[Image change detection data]

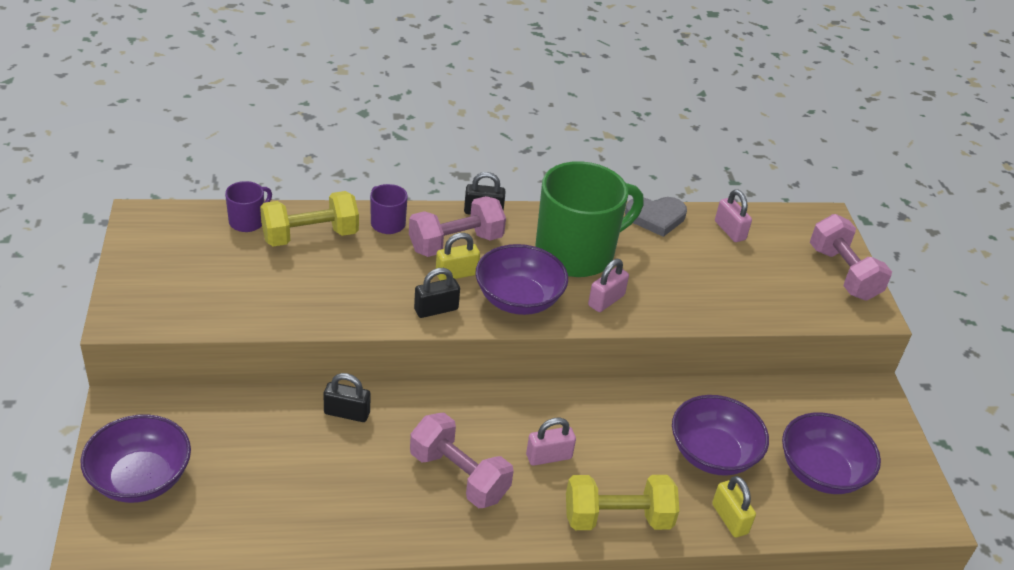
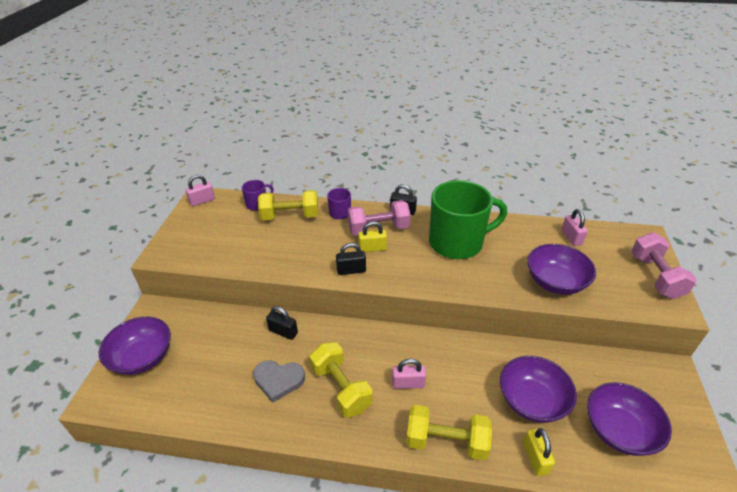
camera: 20 degrees right, 0 degrees up
(459, 476) = (341, 388): pink dumbbell -> yellow dumbbell
(518, 299) = (408, 269): purple bowl -> purple bowl (555, 282)
(606, 300) = (469, 277): pink padlock -> pink padlock (202, 201)
(656, 217) = (519, 224): grey heart -> grey heart (278, 380)

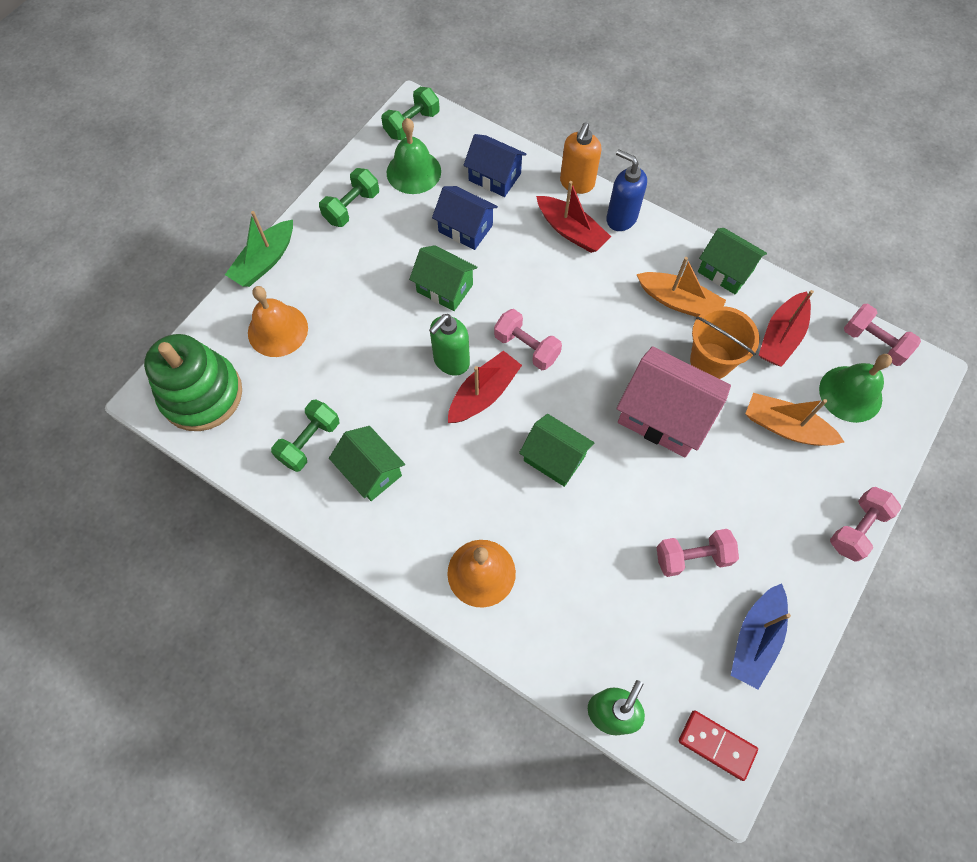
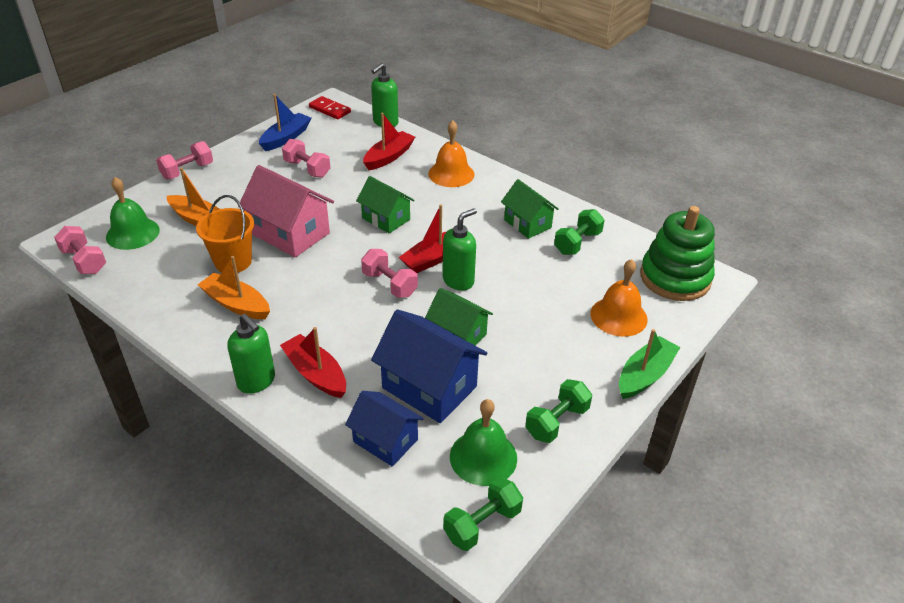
camera: 175 degrees left, 25 degrees down
(465, 228) = (429, 387): blue house -> blue house, size x1.57
(577, 183) = (290, 424): orange soap dispenser -> none
(621, 218) = (256, 381): blue soap dispenser -> green soap dispenser
(692, 557) = (307, 169): pink dumbbell -> pink dumbbell turned 45 degrees clockwise
(725, 271) = (177, 324): green house -> none
(781, 337) = (161, 272): red boat -> red boat (389, 157)

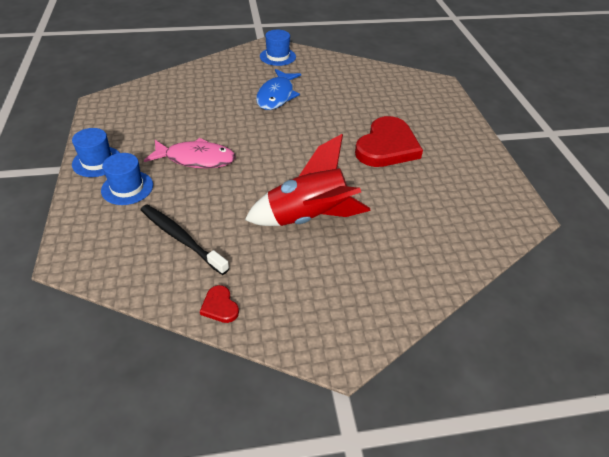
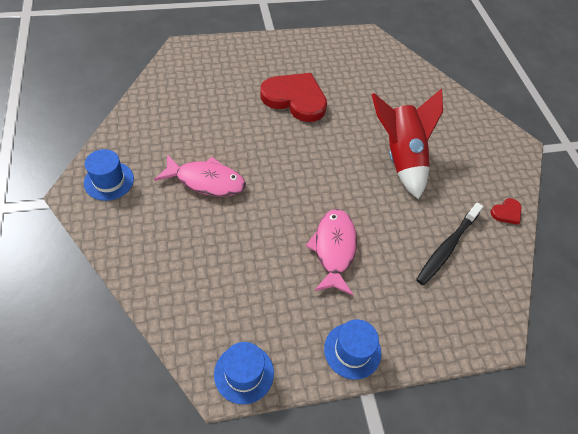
camera: 95 degrees left, 10 degrees up
(127, 188) = (390, 307): blue hat -> blue hat (244, 373)
(276, 96) = (206, 181): blue fish -> pink fish

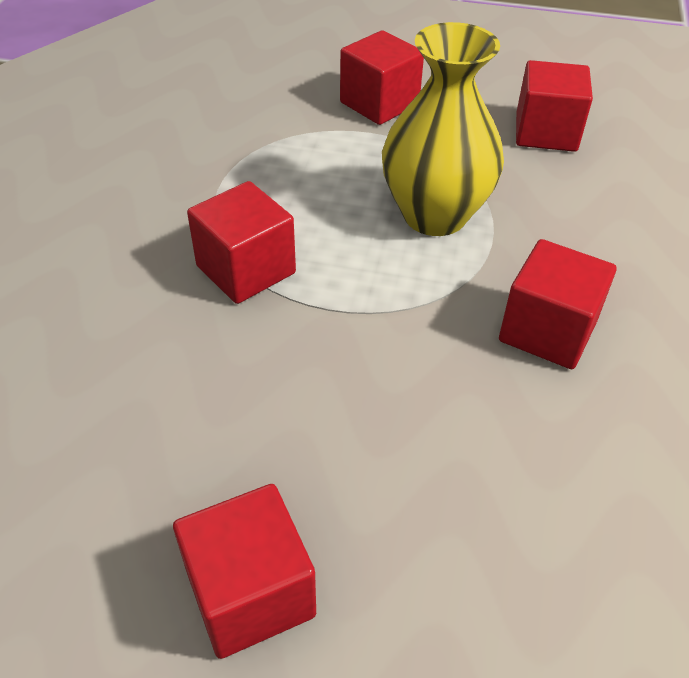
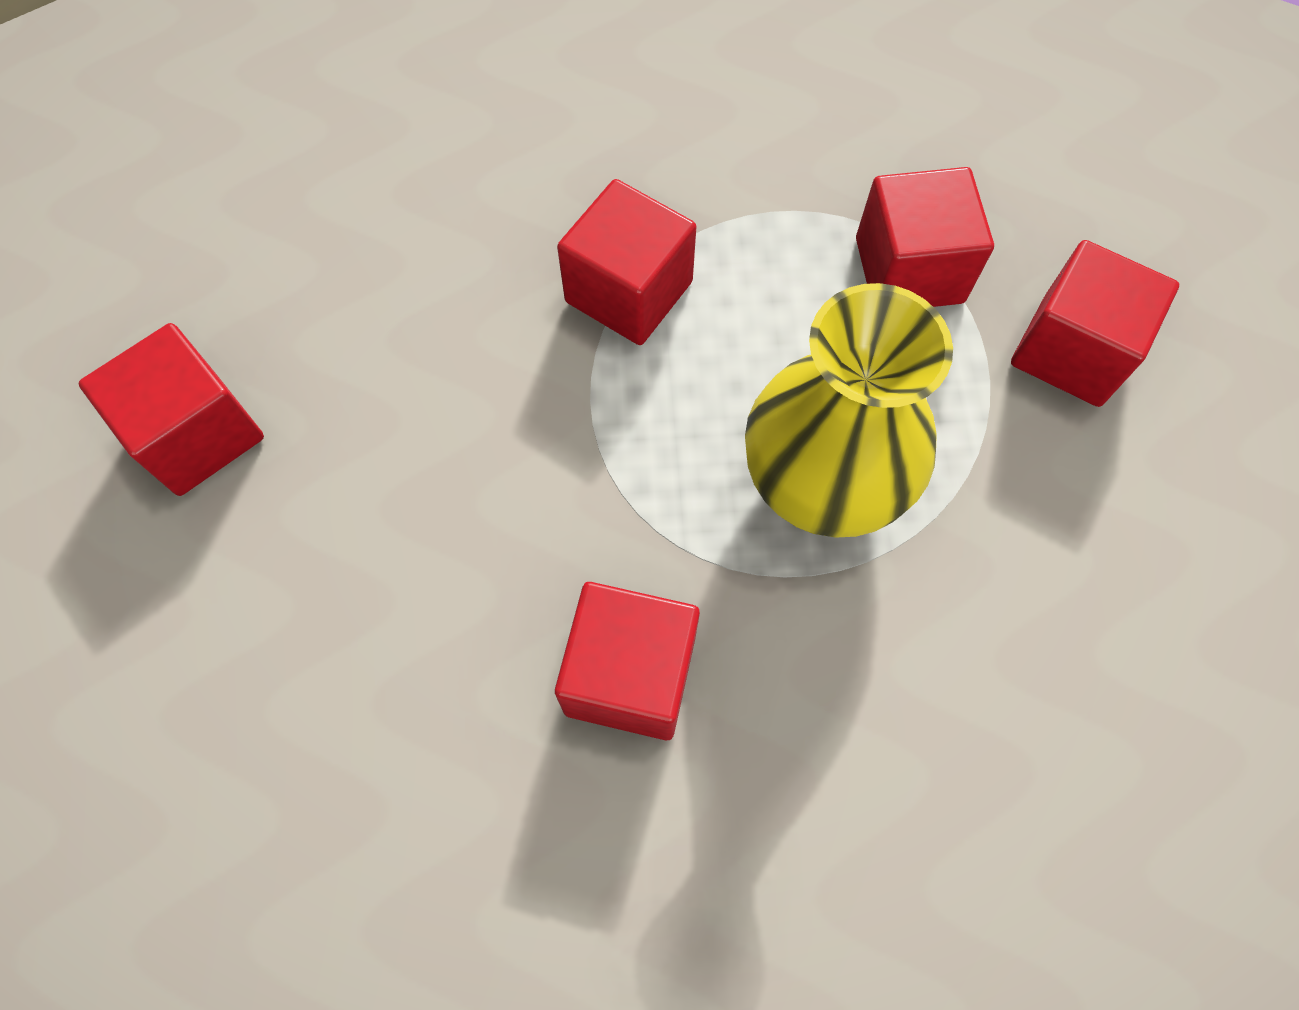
camera: 75 degrees right, 20 degrees up
(546, 132) = (1117, 620): red cube -> red cube (909, 270)

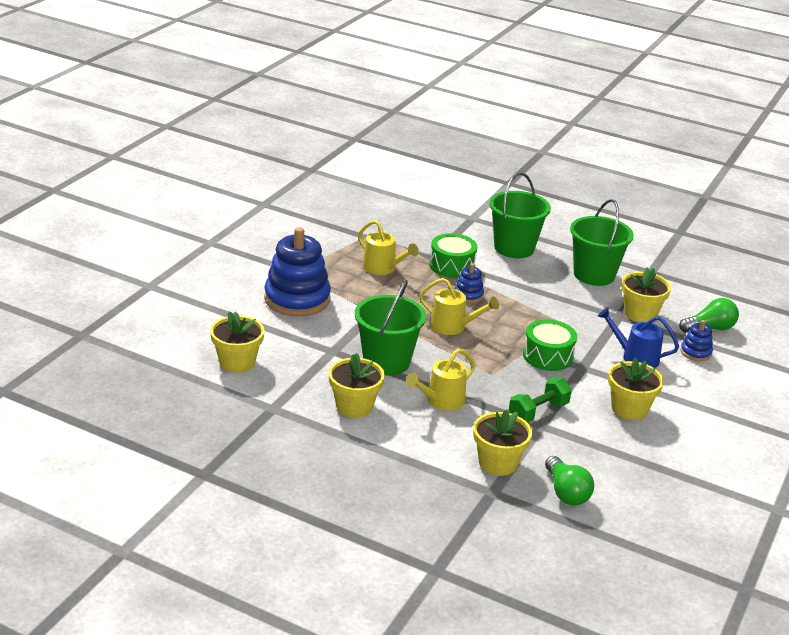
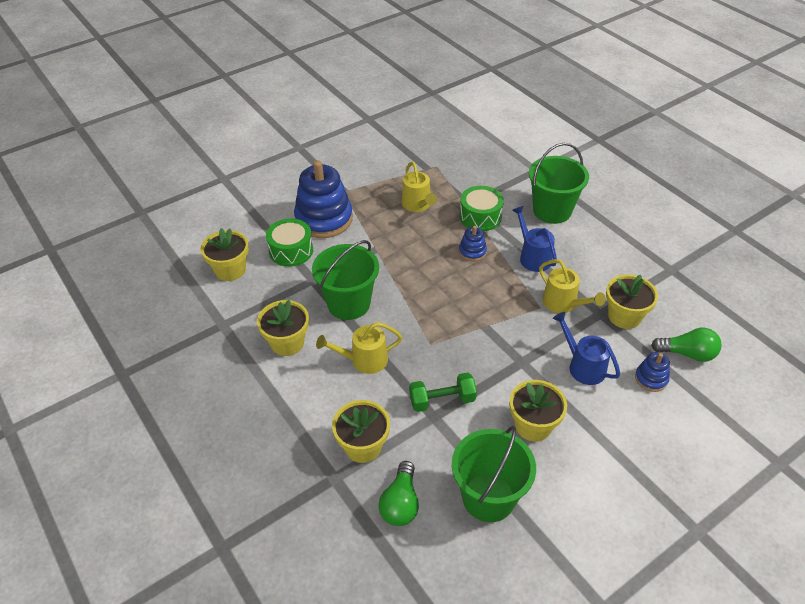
camera: 30 degrees right, 15 degrees up
(453, 326) = (433, 282): yellow watering can -> yellow watering can (563, 304)
(526, 287) = (533, 256): none -> blue watering can
(548, 356) = (497, 339): green drum -> green drum (291, 251)
(594, 275) = (609, 259): green bucket -> green bucket (488, 497)

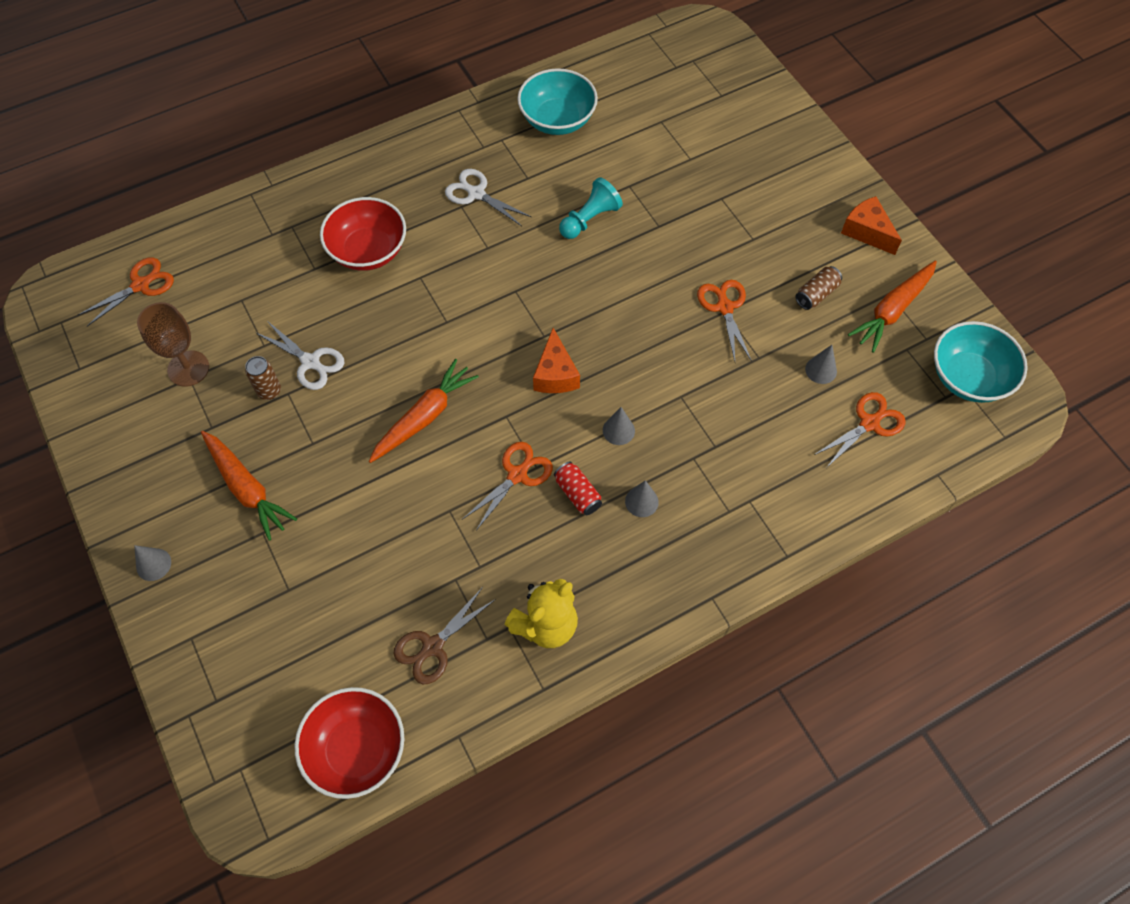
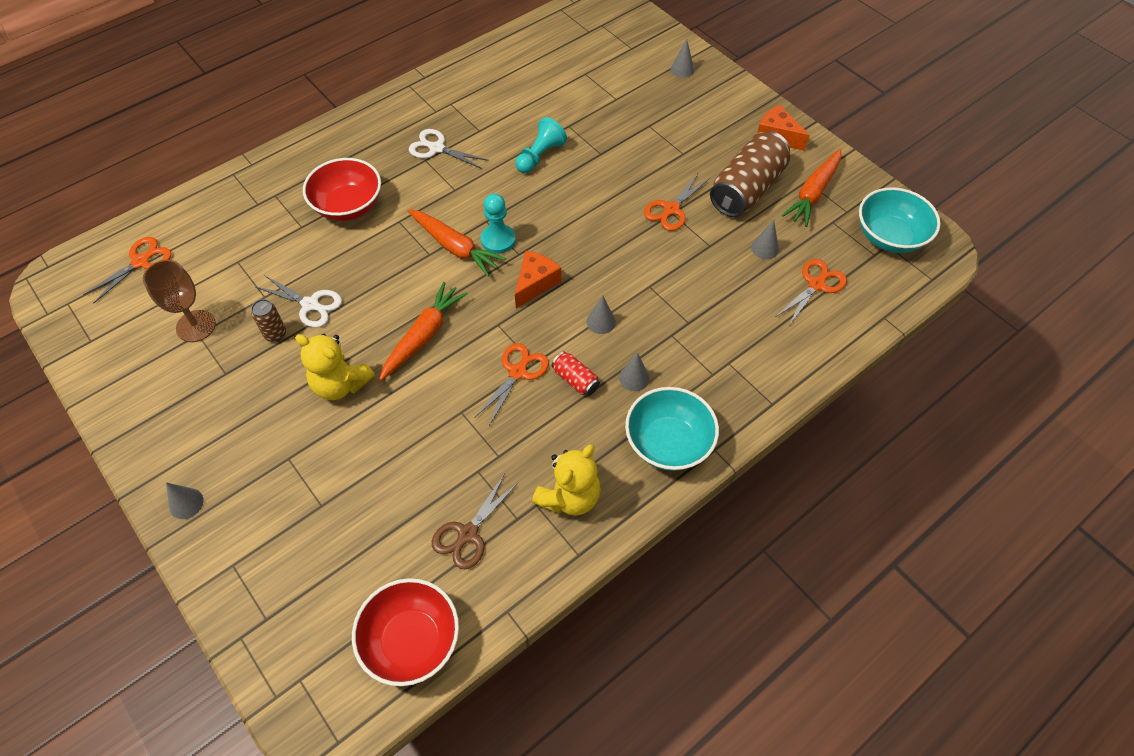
camera: 10 degrees left, 5 degrees down
(247, 488) = (267, 421): orange carrot -> orange carrot (455, 247)
(328, 459) = (340, 384): none -> yellow teddy bear
(524, 316) = (498, 240): none -> turquoise pawn
(555, 374) = (535, 283): orange cheese -> orange cheese turned 135 degrees counterclockwise
(557, 120) = (496, 83): turquoise bowl -> turquoise bowl (668, 443)
(724, 307) = (671, 210): orange scissors -> orange scissors turned 120 degrees counterclockwise
(775, 131) = (682, 69): none -> grey cone
(816, 294) = (746, 189): brown can -> brown can, size x2.19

## TASK TO COMPLETE
Leave out the pictures and output the rest of the records exactly.

## RESPONSE TO THE TASK
camera: 20 degrees right, 0 degrees up
(459, 476) = (341, 388): pink dumbbell -> yellow dumbbell
(518, 299) = (408, 269): purple bowl -> purple bowl (555, 282)
(606, 300) = (469, 277): pink padlock -> pink padlock (202, 201)
(656, 217) = (519, 224): grey heart -> grey heart (278, 380)

camera: 175 degrees left, 25 degrees down
(465, 228) = (429, 387): blue house -> blue house, size x1.57
(577, 183) = (290, 424): orange soap dispenser -> none
(621, 218) = (256, 381): blue soap dispenser -> green soap dispenser
(692, 557) = (307, 169): pink dumbbell -> pink dumbbell turned 45 degrees clockwise
(725, 271) = (177, 324): green house -> none
(781, 337) = (161, 272): red boat -> red boat (389, 157)

camera: 95 degrees left, 10 degrees up
(127, 188) = (390, 307): blue hat -> blue hat (244, 373)
(276, 96) = (206, 181): blue fish -> pink fish

camera: 75 degrees right, 20 degrees up
(546, 132) = (1117, 620): red cube -> red cube (909, 270)

camera: 30 degrees right, 15 degrees up
(453, 326) = (433, 282): yellow watering can -> yellow watering can (563, 304)
(526, 287) = (533, 256): none -> blue watering can
(548, 356) = (497, 339): green drum -> green drum (291, 251)
(594, 275) = (609, 259): green bucket -> green bucket (488, 497)

camera: 10 degrees left, 5 degrees down
(247, 488) = (267, 421): orange carrot -> orange carrot (455, 247)
(328, 459) = (340, 384): none -> yellow teddy bear
(524, 316) = (498, 240): none -> turquoise pawn
(555, 374) = (535, 283): orange cheese -> orange cheese turned 135 degrees counterclockwise
(557, 120) = (496, 83): turquoise bowl -> turquoise bowl (668, 443)
(724, 307) = (671, 210): orange scissors -> orange scissors turned 120 degrees counterclockwise
(775, 131) = (682, 69): none -> grey cone
(816, 294) = (746, 189): brown can -> brown can, size x2.19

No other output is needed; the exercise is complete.